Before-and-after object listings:

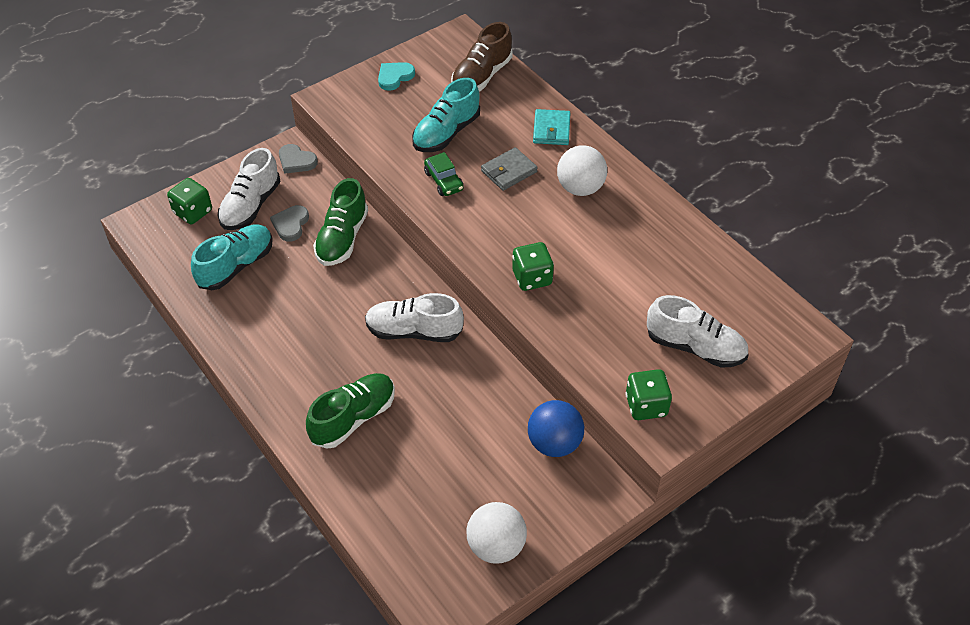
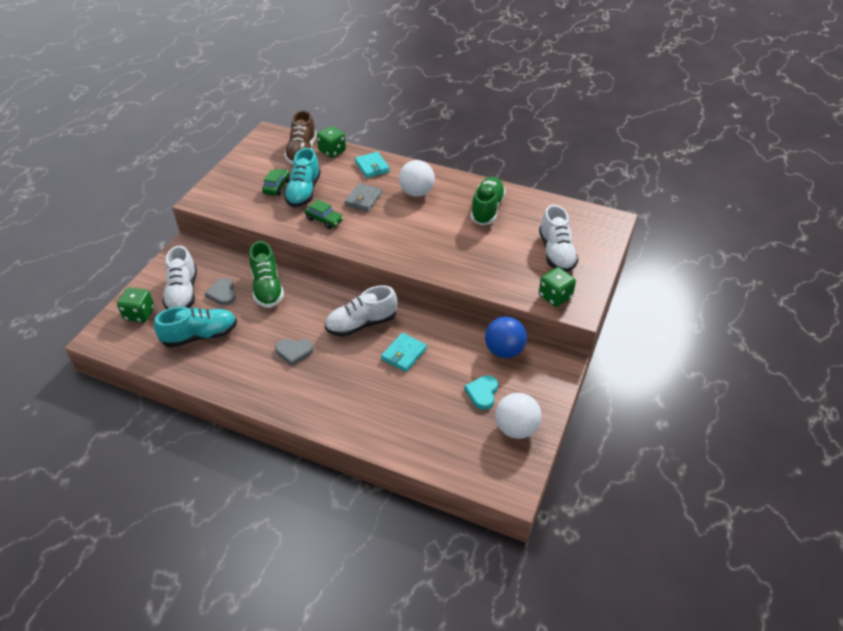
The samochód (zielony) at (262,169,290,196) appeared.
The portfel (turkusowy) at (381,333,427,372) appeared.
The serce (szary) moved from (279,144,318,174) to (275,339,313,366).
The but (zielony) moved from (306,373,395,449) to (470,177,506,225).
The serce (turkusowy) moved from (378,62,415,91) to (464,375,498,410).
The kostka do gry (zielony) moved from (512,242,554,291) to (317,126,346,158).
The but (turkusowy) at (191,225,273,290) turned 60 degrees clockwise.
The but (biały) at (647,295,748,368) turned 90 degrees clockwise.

* [Try it]:
If a line of the data contains the word "appeared", it should be counted; state the total and nothing more.

* [Result of this exercise]:
2